**AVAILABLE RECORDS**
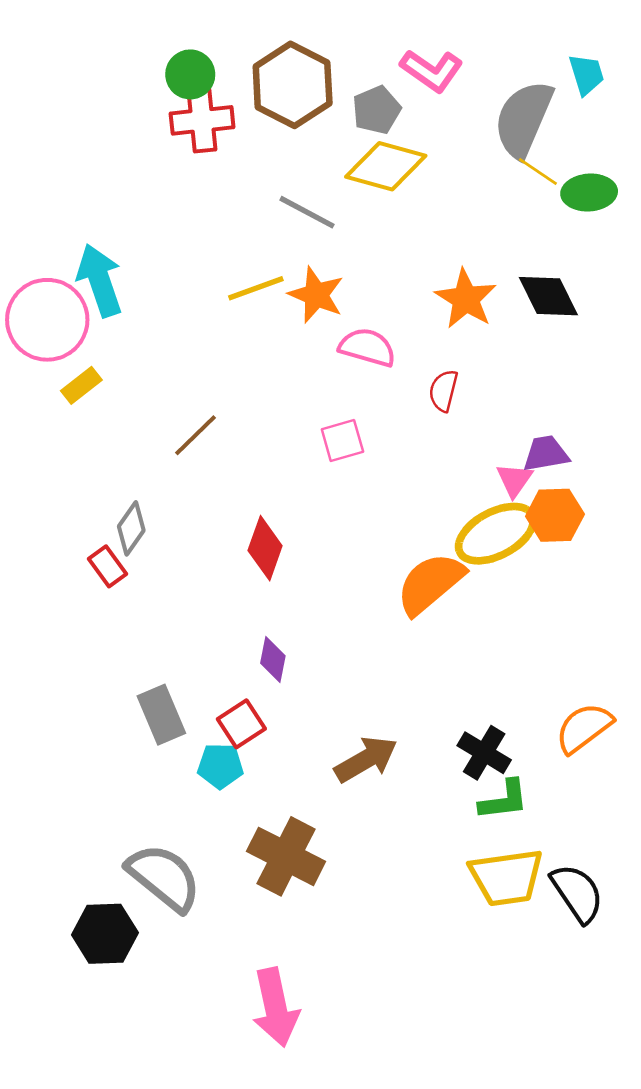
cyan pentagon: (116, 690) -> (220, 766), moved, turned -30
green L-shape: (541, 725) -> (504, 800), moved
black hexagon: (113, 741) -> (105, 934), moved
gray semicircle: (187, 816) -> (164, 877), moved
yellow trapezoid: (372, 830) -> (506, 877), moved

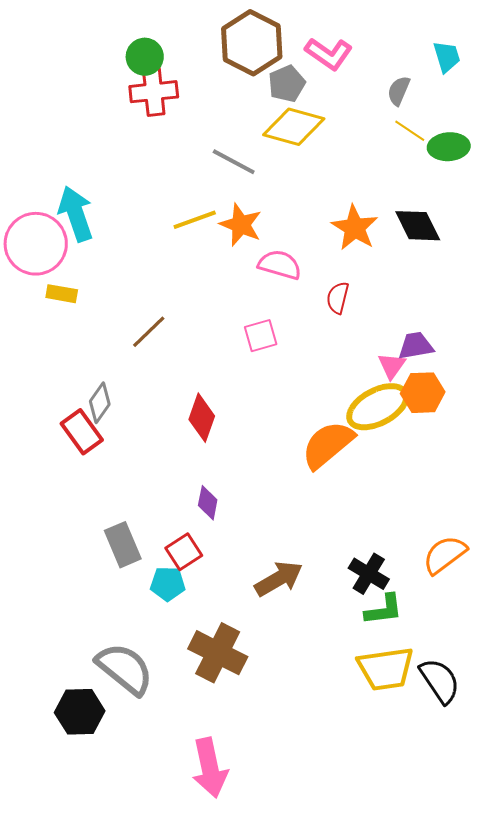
brown hexagon: (293, 85) -> (252, 43), moved
gray semicircle: (523, 119) -> (399, 91), size x0.5
yellow rectangle: (81, 385) -> (62, 294), turned 48
red rectangle: (108, 566) -> (82, 432), size x1.4

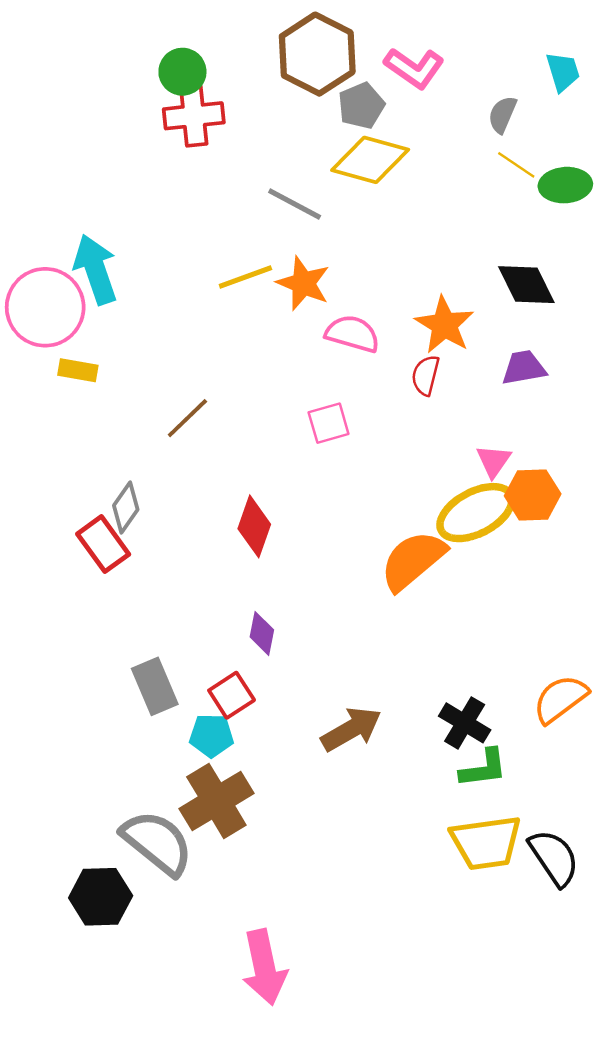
orange star: (355, 228) -> (444, 325), moved
purple trapezoid: (416, 346) -> (524, 368), moved
brown cross: (218, 653) -> (216, 801), moved, turned 32

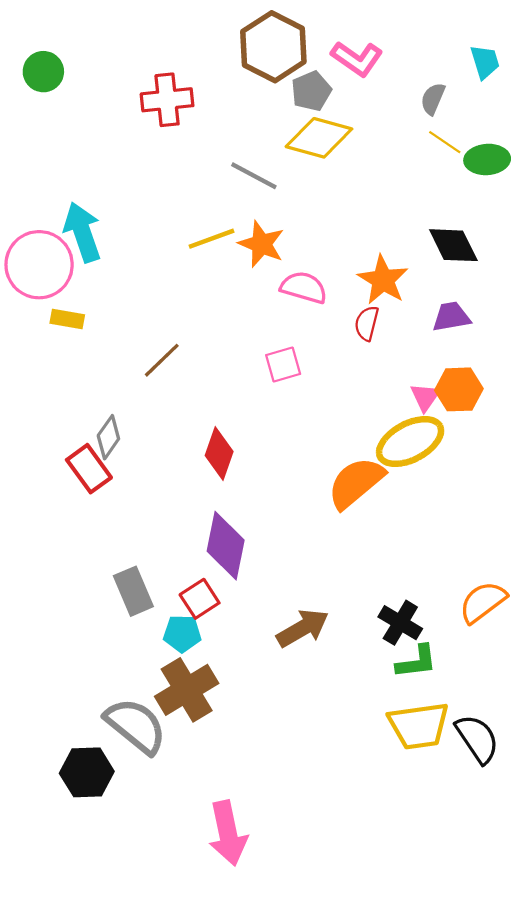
green circle: (182, 72) -> (43, 72), moved
orange hexagon: (533, 495) -> (459, 389), moved
purple diamond: (262, 633) -> (226, 546), size x1.8

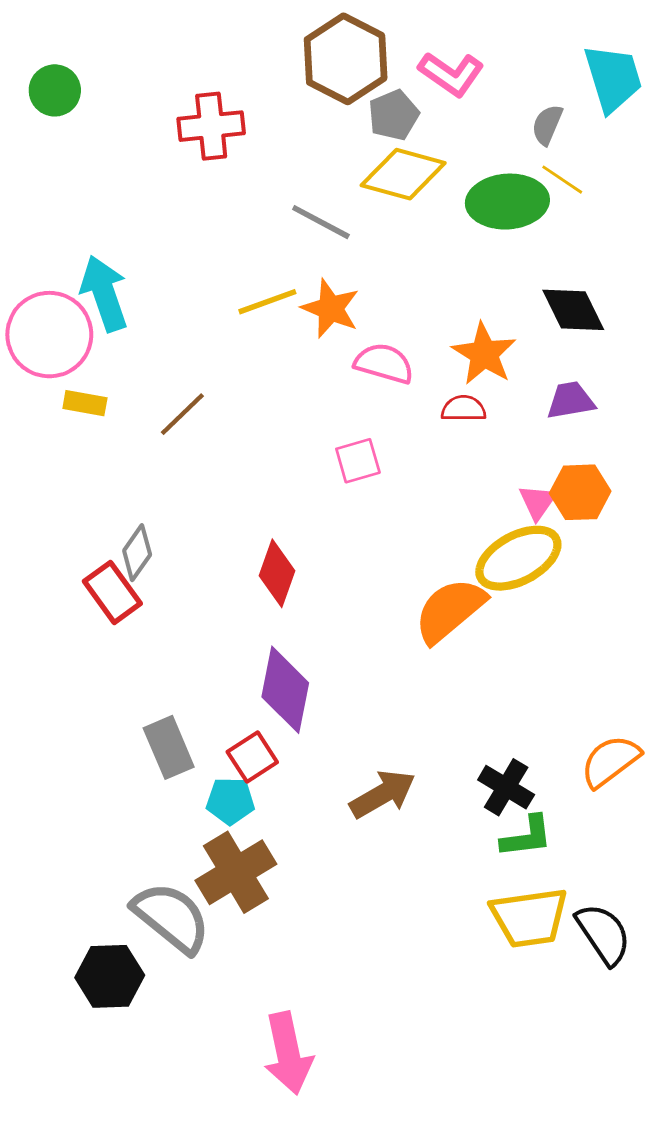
cyan trapezoid: (485, 62) -> (613, 78), size x1.6
green ellipse: (487, 159) -> (507, 202), moved, size x1.4
red semicircle: (367, 323) -> (464, 409), turned 76
brown line: (162, 360) -> (182, 414), moved

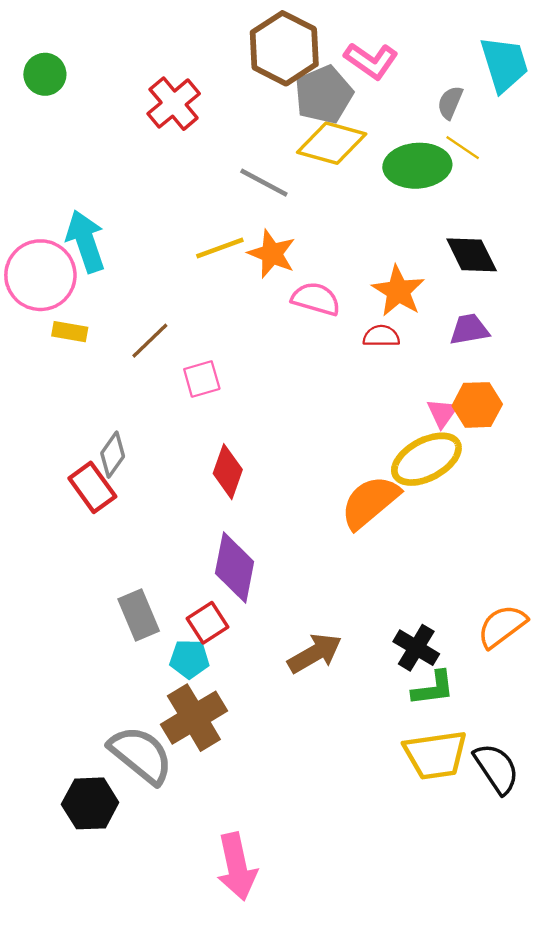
gray pentagon: (394, 115) -> (324, 95), size x1.4
red cross: (211, 126) -> (174, 104), turned -34
pink square: (358, 461) -> (202, 379), moved

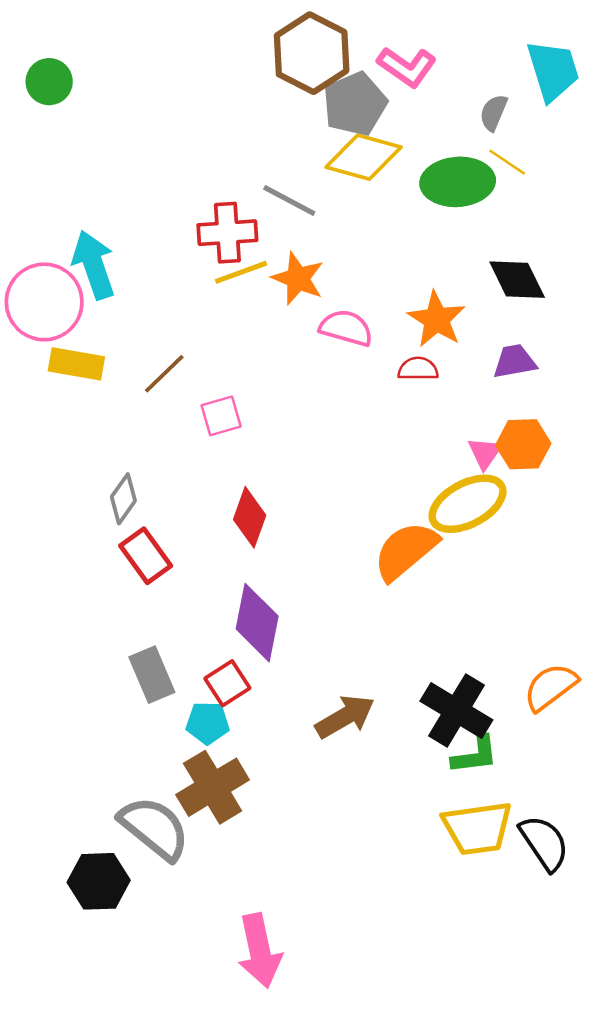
red cross: (174, 104) -> (227, 233), moved, turned 36
yellow rectangle: (70, 332) -> (76, 364), size x1.4
red rectangle: (92, 487) -> (146, 556), moved
black cross: (416, 648) -> (456, 710), size x1.4

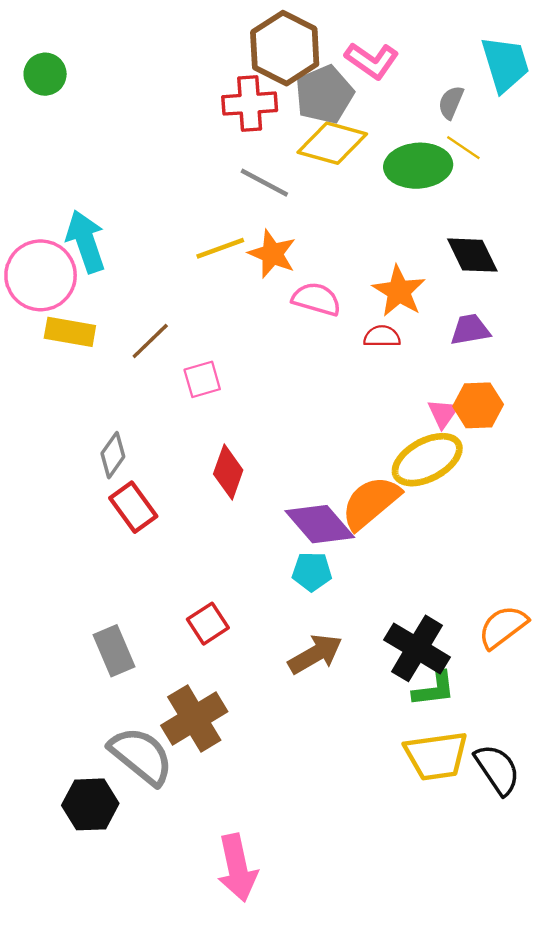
red cross: (227, 233) -> (250, 104), moved
purple diamond: (257, 623) -> (320, 524), moved, turned -52
gray rectangle: (152, 675) -> (114, 651), moved
cyan pentagon: (208, 723) -> (312, 572), moved

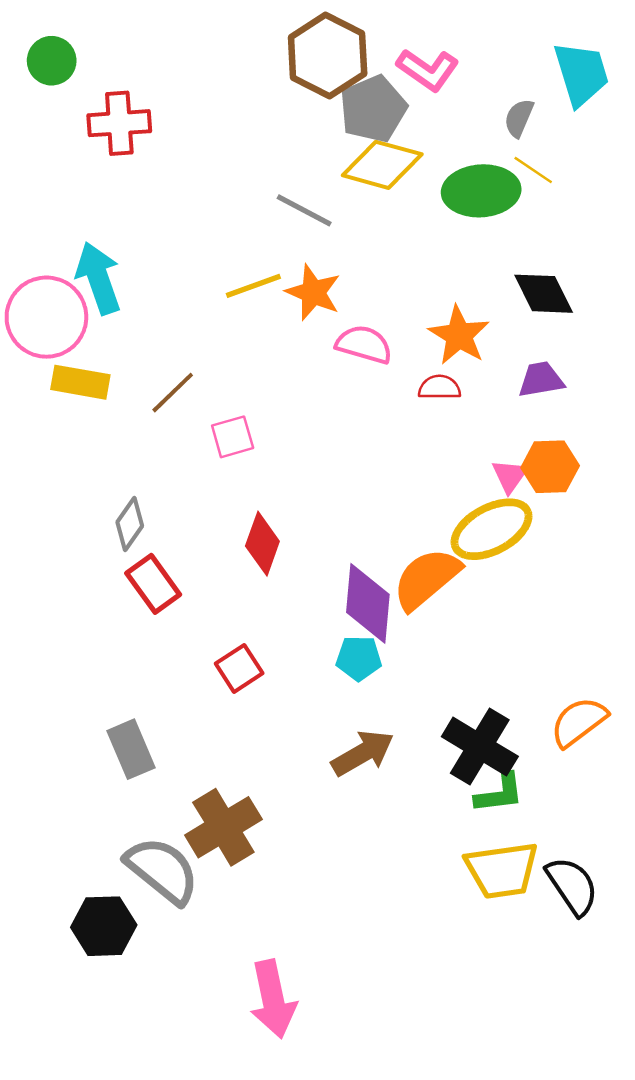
green circle: (45, 74) -> (52, 61), moved
red cross: (250, 104) -> (119, 123), moved
purple diamond: (320, 524) -> (368, 603), turned 46
red square: (208, 624) -> (239, 668), moved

**PROBLEM REQUIREMENTS**
Exactly the lines from the top of the listing through the line holding "purple diamond: (262, 633)" should be repeated, with pictures left out.

**ANSWER**
cyan pentagon: (116, 690) -> (220, 766), moved, turned -30
green L-shape: (541, 725) -> (504, 800), moved
black hexagon: (113, 741) -> (105, 934), moved
gray semicircle: (187, 816) -> (164, 877), moved
yellow trapezoid: (372, 830) -> (506, 877), moved

brown hexagon: (293, 85) -> (252, 43), moved
gray semicircle: (523, 119) -> (399, 91), size x0.5
yellow rectangle: (81, 385) -> (62, 294), turned 48
red rectangle: (108, 566) -> (82, 432), size x1.4

orange star: (355, 228) -> (444, 325), moved
purple trapezoid: (416, 346) -> (524, 368), moved
brown cross: (218, 653) -> (216, 801), moved, turned 32

green circle: (182, 72) -> (43, 72), moved
orange hexagon: (533, 495) -> (459, 389), moved
purple diamond: (262, 633) -> (226, 546), size x1.8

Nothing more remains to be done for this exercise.